Information START
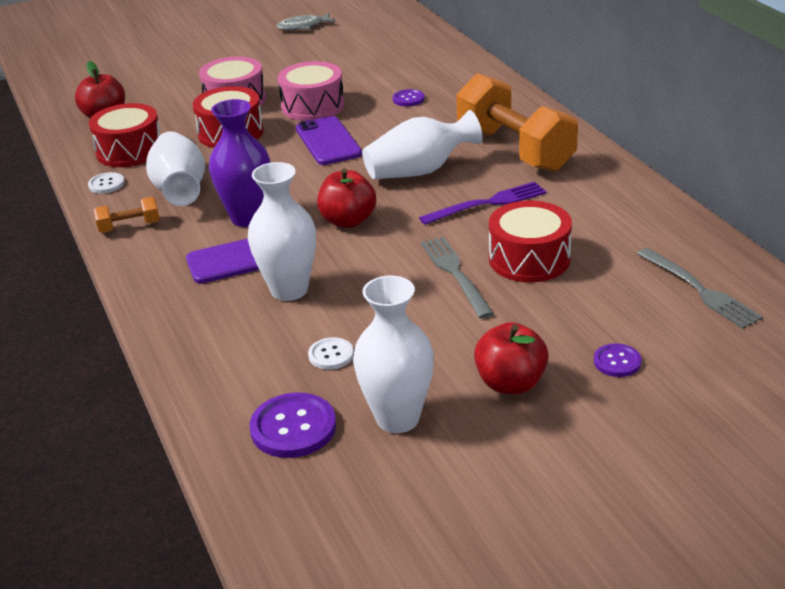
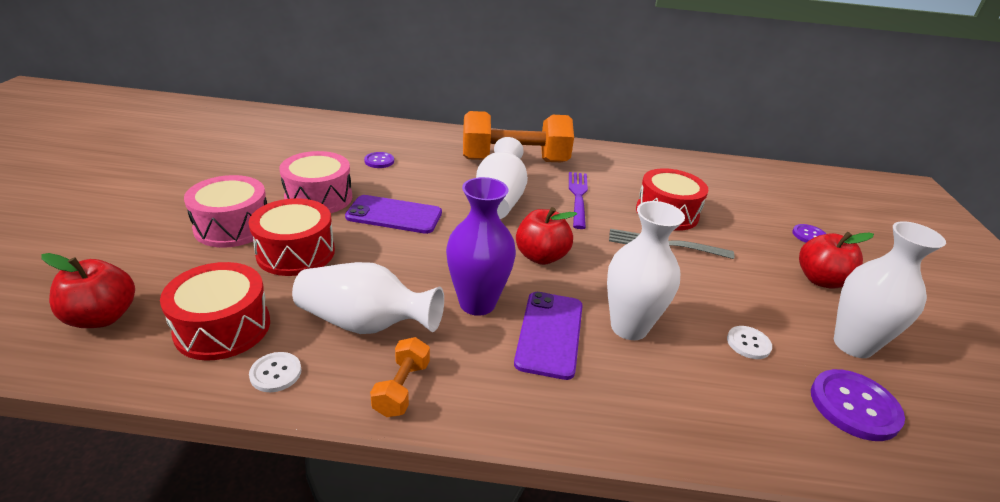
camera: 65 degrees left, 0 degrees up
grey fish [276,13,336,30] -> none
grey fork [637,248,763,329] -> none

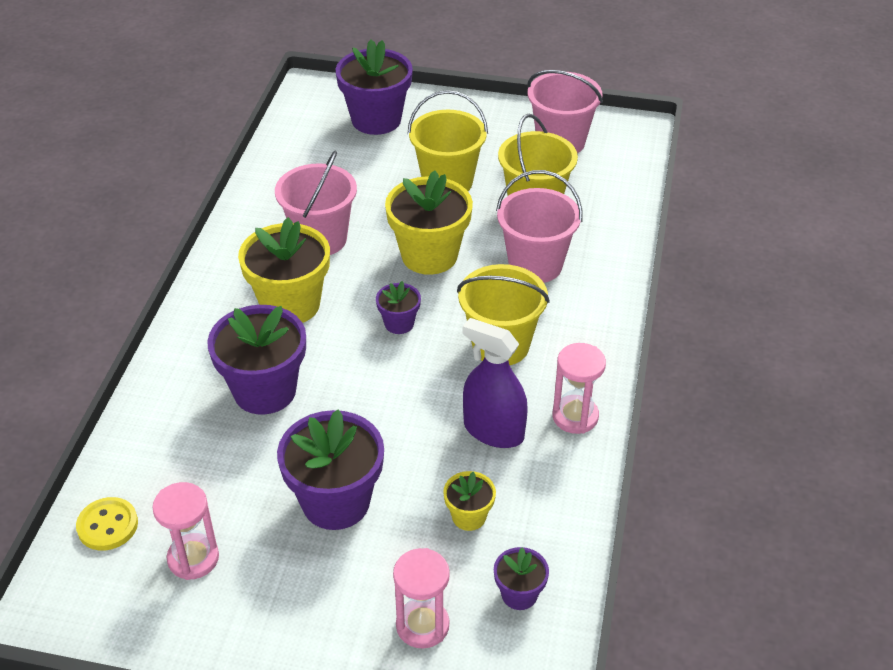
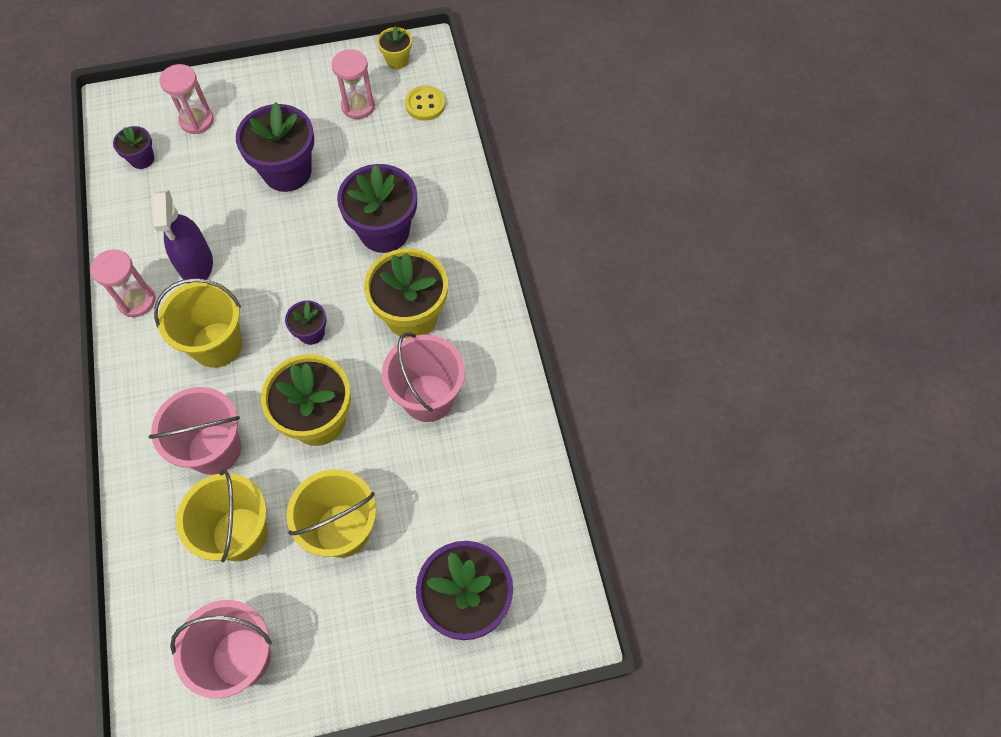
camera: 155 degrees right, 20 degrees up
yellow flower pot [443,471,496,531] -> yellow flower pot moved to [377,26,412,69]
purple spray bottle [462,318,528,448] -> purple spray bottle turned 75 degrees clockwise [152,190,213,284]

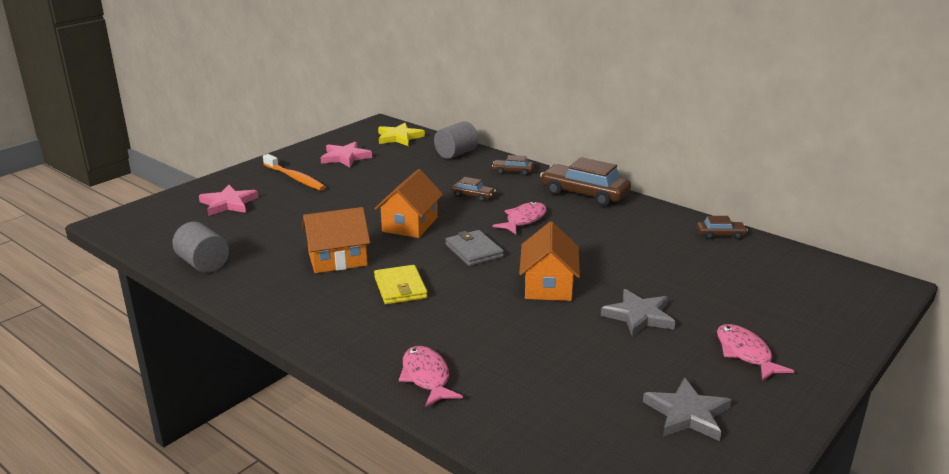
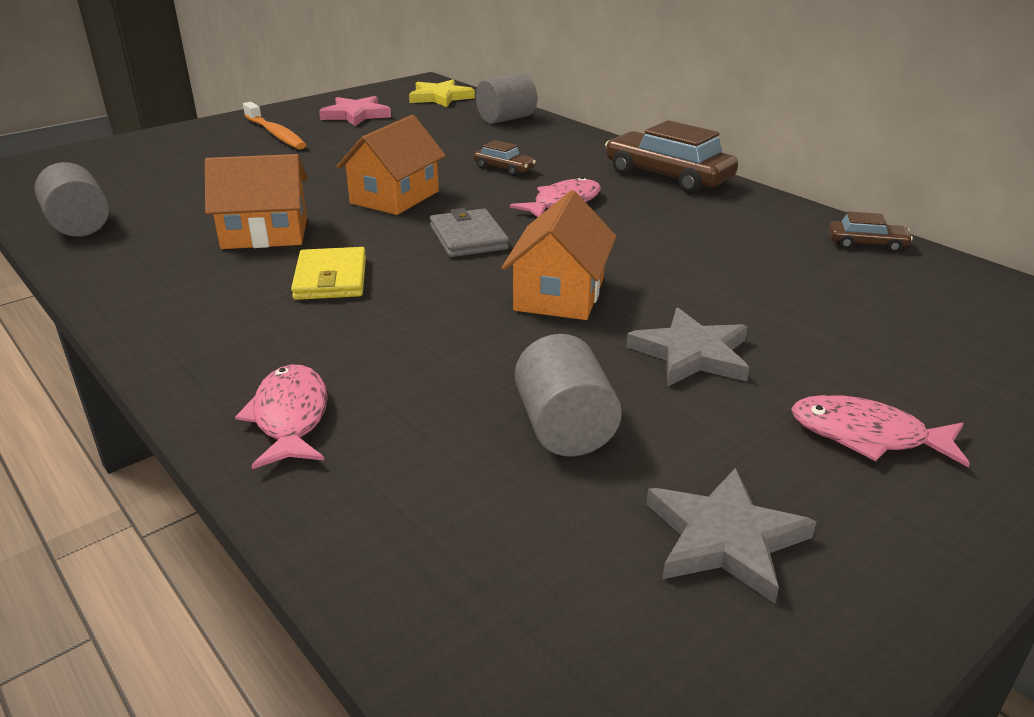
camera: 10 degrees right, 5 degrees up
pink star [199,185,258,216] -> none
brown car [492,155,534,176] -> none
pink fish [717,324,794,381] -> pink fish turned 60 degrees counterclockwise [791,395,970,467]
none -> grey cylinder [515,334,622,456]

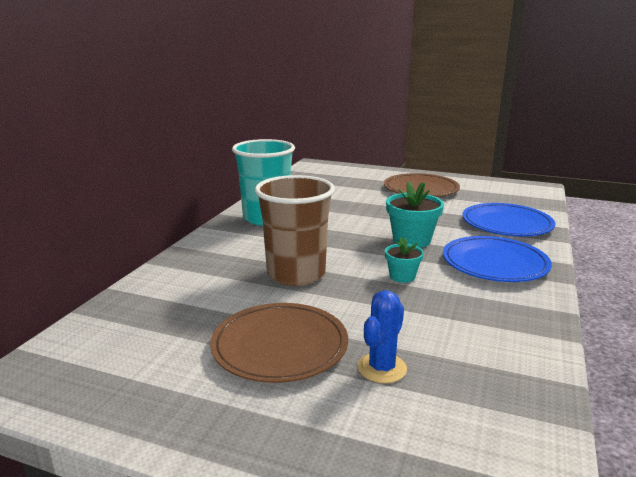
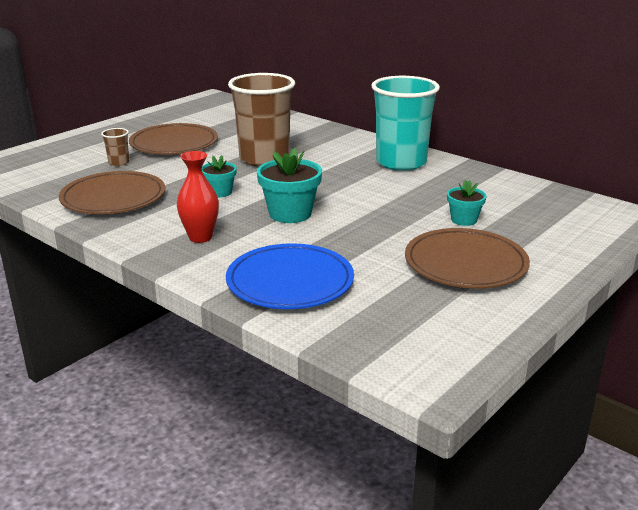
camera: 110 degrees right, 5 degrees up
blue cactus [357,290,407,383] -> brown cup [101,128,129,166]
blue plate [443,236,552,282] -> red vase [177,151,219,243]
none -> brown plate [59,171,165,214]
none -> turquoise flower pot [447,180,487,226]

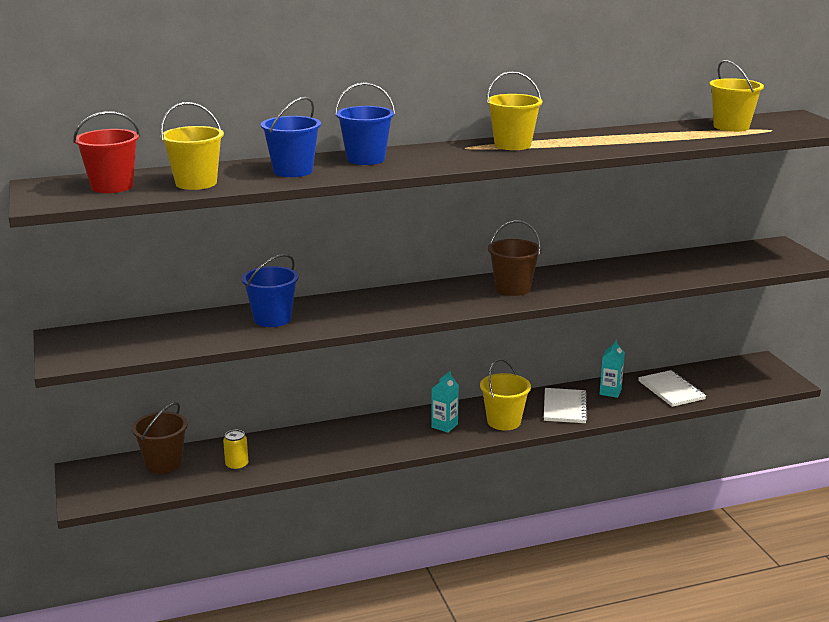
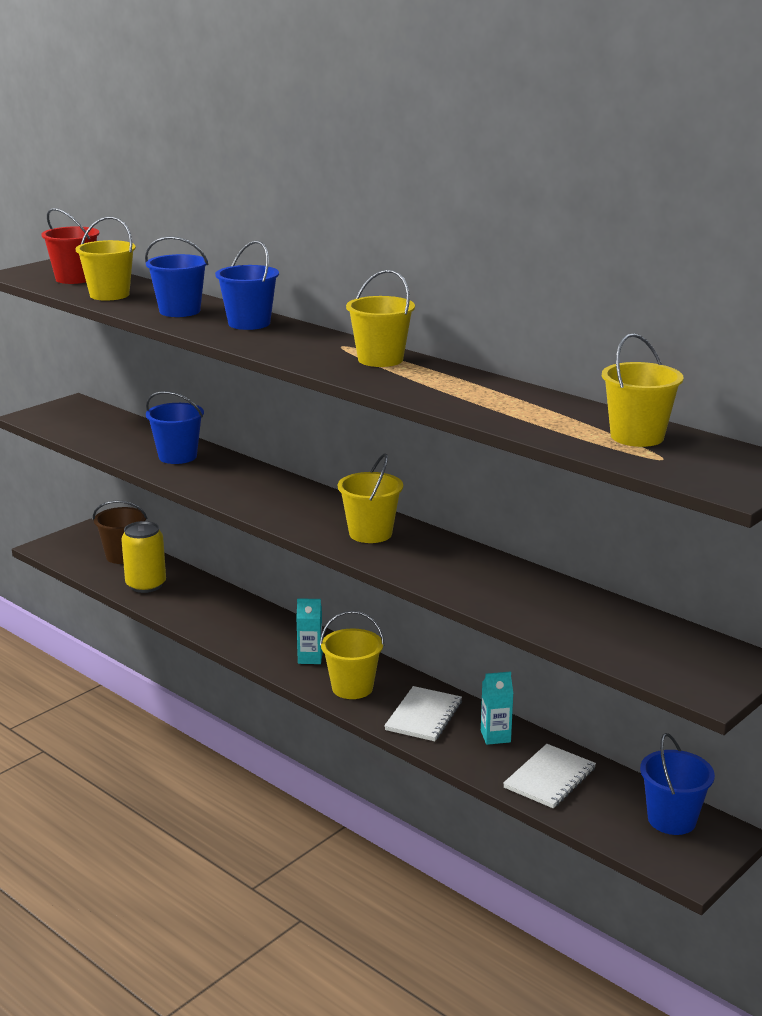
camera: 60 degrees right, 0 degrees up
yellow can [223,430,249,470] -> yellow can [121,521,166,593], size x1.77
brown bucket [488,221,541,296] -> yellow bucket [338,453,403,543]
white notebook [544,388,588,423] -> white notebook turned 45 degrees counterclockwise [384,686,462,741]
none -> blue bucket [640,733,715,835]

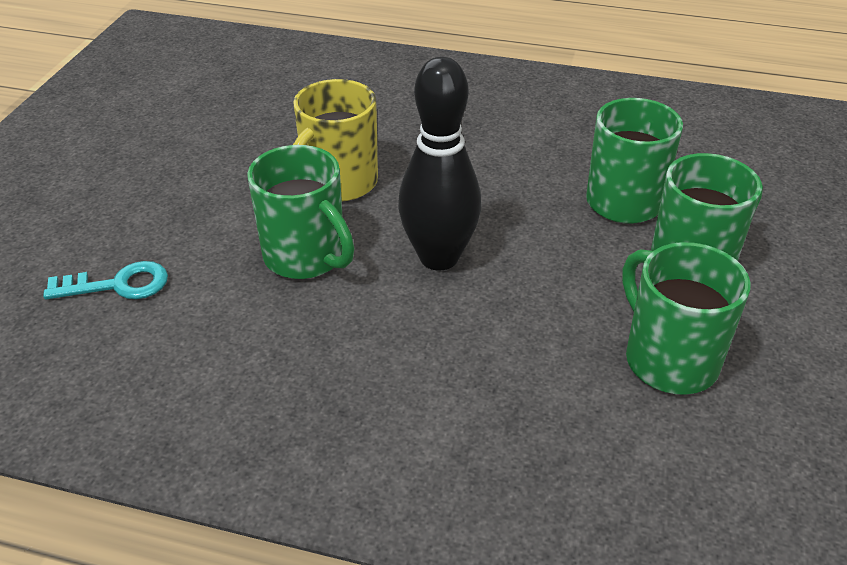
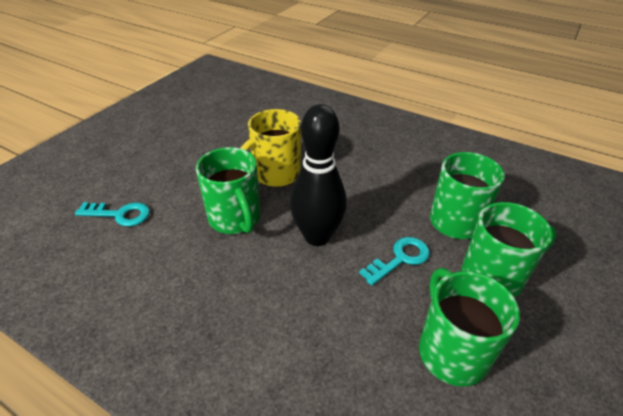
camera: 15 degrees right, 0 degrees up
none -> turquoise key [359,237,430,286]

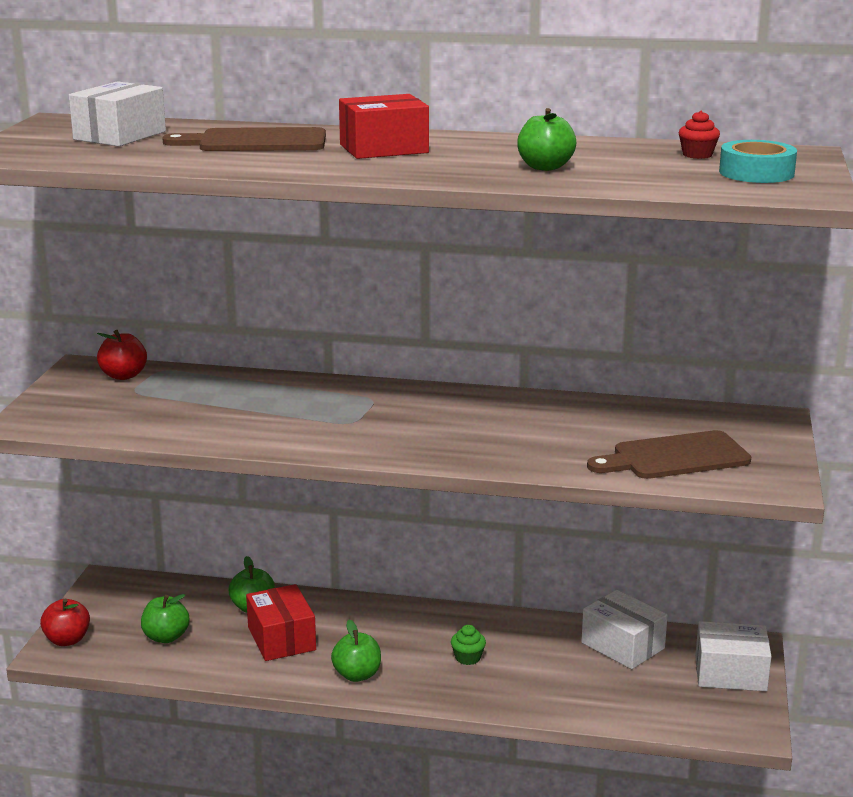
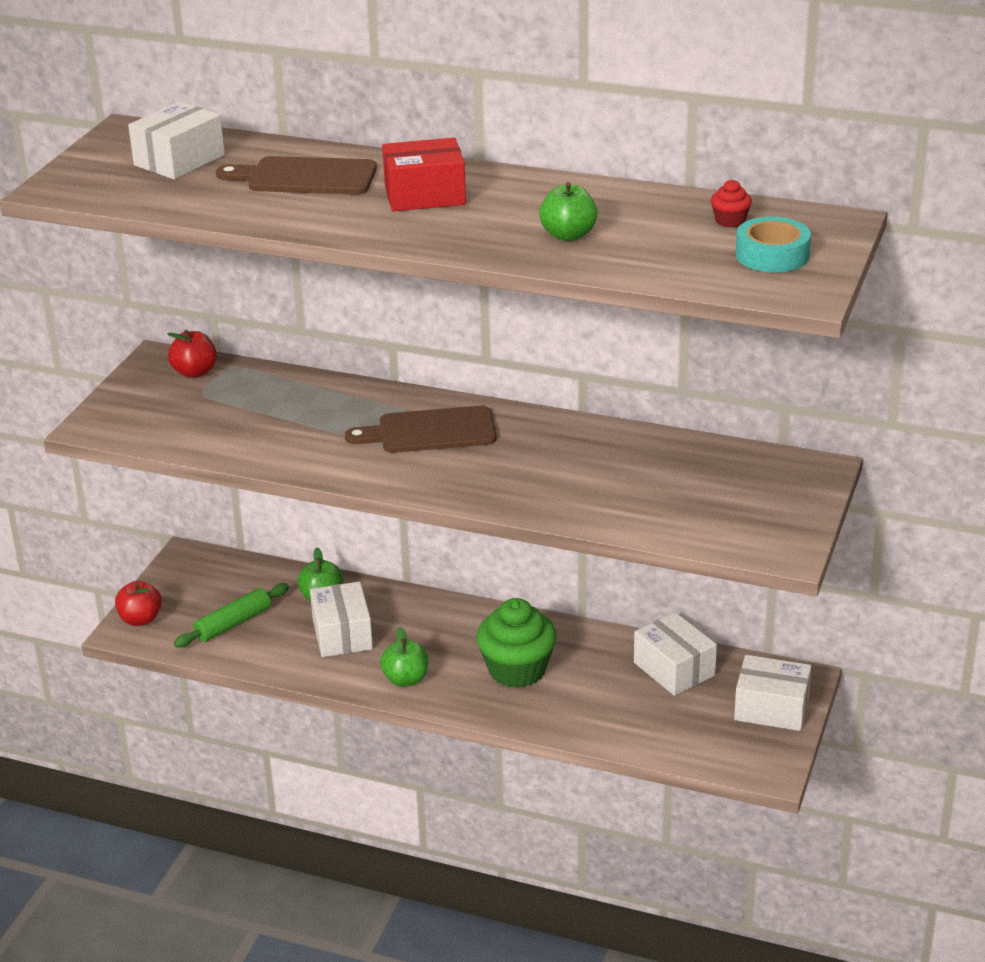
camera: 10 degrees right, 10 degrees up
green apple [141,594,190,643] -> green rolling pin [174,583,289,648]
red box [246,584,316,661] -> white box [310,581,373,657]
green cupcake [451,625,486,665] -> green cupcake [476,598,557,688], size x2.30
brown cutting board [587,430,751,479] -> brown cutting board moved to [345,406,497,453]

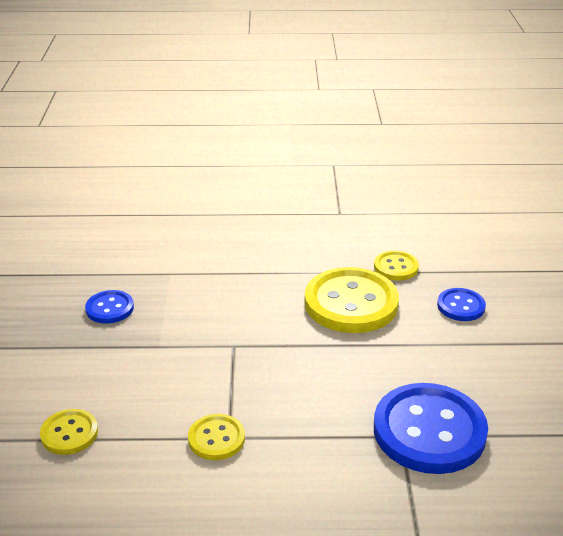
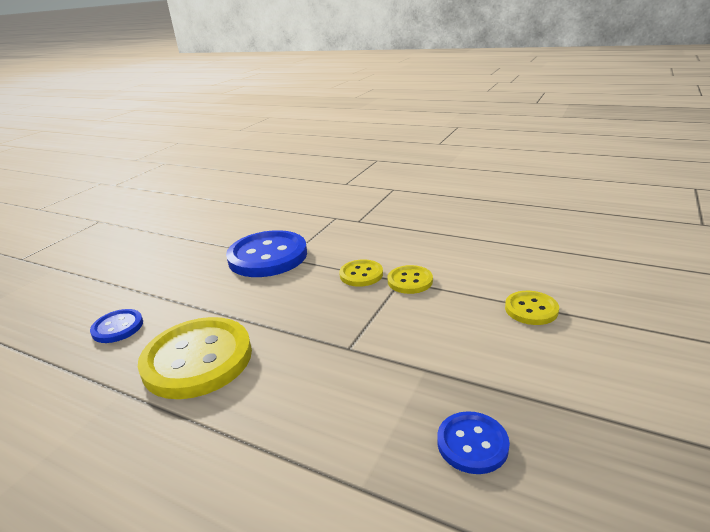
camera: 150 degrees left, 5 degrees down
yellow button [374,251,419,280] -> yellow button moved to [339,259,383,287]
Information END
Required action: Locate the line containing "blue plate [443,236,552,282]" in the material above, then repeat it and every later line exactly, with no pictures.

Expected output:
blue plate [443,236,552,282] -> red vase [177,151,219,243]
none -> brown plate [59,171,165,214]
none -> turquoise flower pot [447,180,487,226]

camera: 60 degrees right, 0 degrees up
yellow can [223,430,249,470] -> yellow can [121,521,166,593], size x1.77
brown bucket [488,221,541,296] -> yellow bucket [338,453,403,543]
white notebook [544,388,588,423] -> white notebook turned 45 degrees counterclockwise [384,686,462,741]
none -> blue bucket [640,733,715,835]

camera: 15 degrees right, 0 degrees up
none -> turquoise key [359,237,430,286]

camera: 10 degrees right, 10 degrees up
green apple [141,594,190,643] -> green rolling pin [174,583,289,648]
red box [246,584,316,661] -> white box [310,581,373,657]
green cupcake [451,625,486,665] -> green cupcake [476,598,557,688], size x2.30
brown cutting board [587,430,751,479] -> brown cutting board moved to [345,406,497,453]

camera: 150 degrees left, 5 degrees down
yellow button [374,251,419,280] -> yellow button moved to [339,259,383,287]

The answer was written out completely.